WORK INSTRUCTION ->
One line at a time, check the entries below for the word "bright", and copy each line that has it.

DATASET CONTENT ->
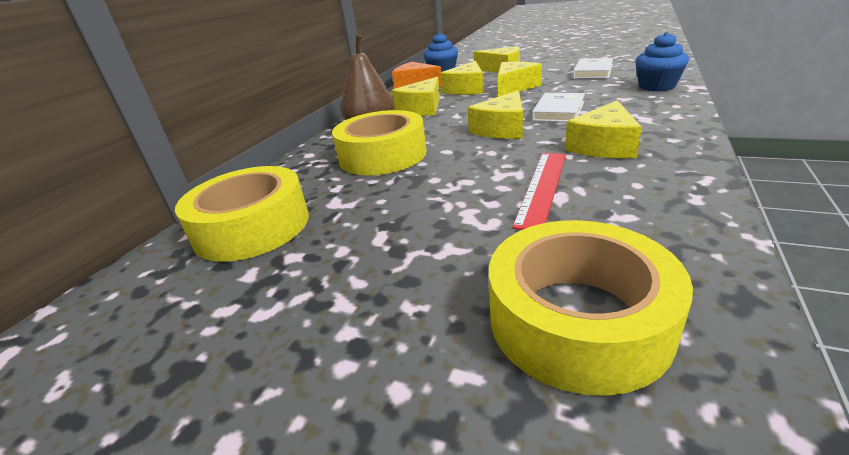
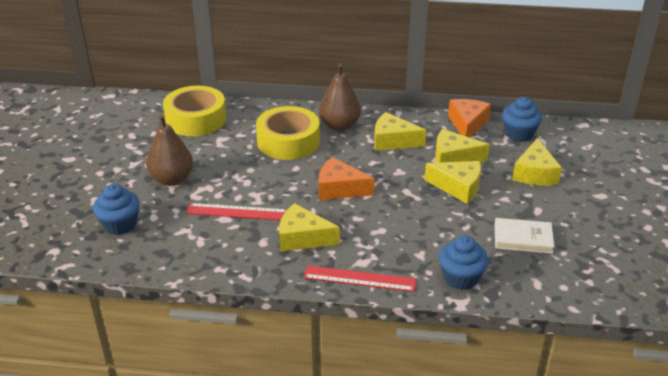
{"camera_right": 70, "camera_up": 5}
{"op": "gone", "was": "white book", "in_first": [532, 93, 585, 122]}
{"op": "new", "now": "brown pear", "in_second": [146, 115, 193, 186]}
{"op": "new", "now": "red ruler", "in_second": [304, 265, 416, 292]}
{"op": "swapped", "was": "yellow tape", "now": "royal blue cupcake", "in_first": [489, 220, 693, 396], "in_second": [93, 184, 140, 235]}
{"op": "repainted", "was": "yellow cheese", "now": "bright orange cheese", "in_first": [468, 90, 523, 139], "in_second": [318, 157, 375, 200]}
---
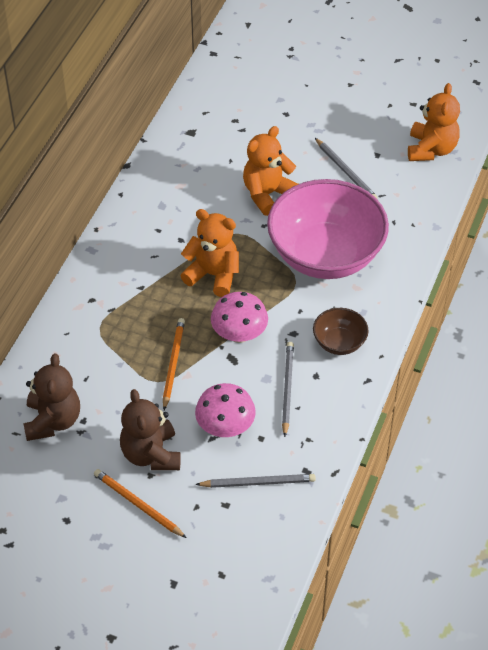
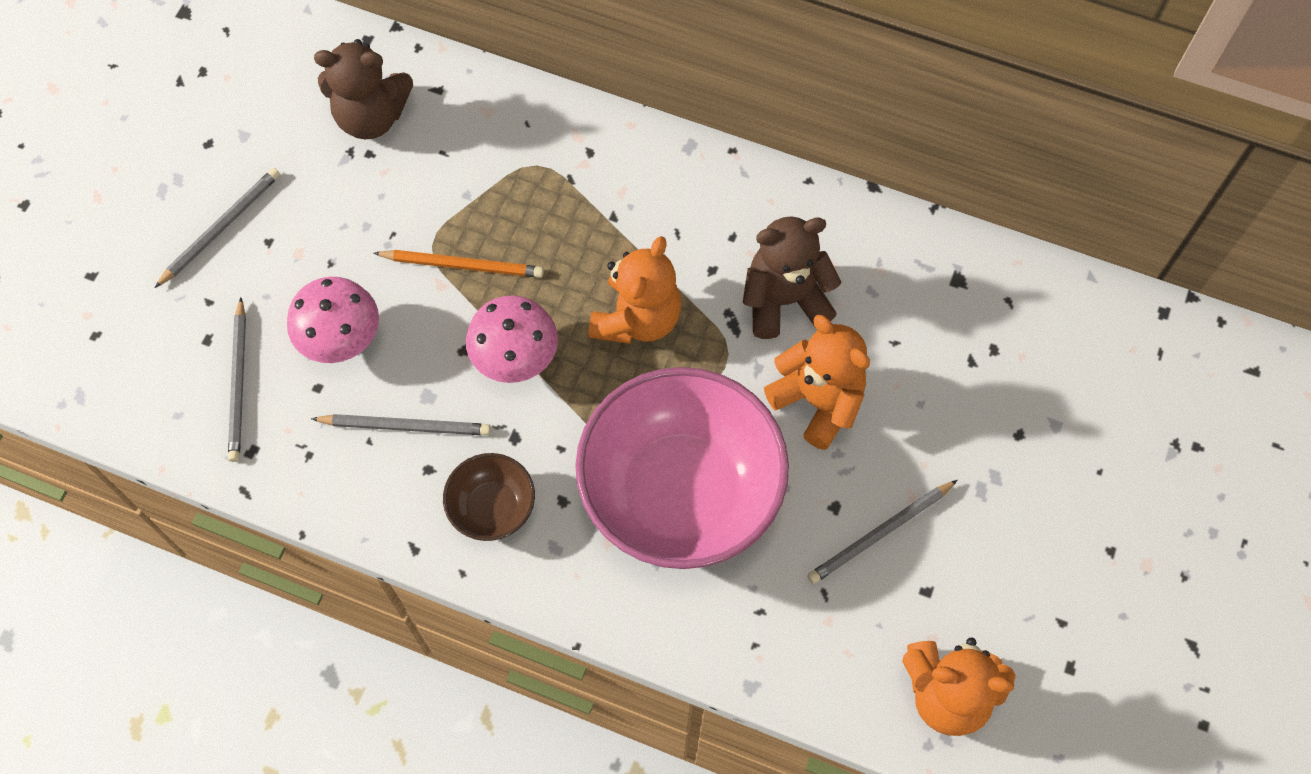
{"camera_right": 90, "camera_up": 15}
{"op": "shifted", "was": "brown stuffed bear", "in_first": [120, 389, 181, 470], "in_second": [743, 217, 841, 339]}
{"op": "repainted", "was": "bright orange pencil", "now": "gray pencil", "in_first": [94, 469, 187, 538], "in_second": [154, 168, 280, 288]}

TASK RESPONSE ->
{"op": "repainted", "was": "yellow cheese", "now": "bright orange cheese", "in_first": [468, 90, 523, 139], "in_second": [318, 157, 375, 200]}
{"op": "repainted", "was": "bright orange pencil", "now": "gray pencil", "in_first": [94, 469, 187, 538], "in_second": [154, 168, 280, 288]}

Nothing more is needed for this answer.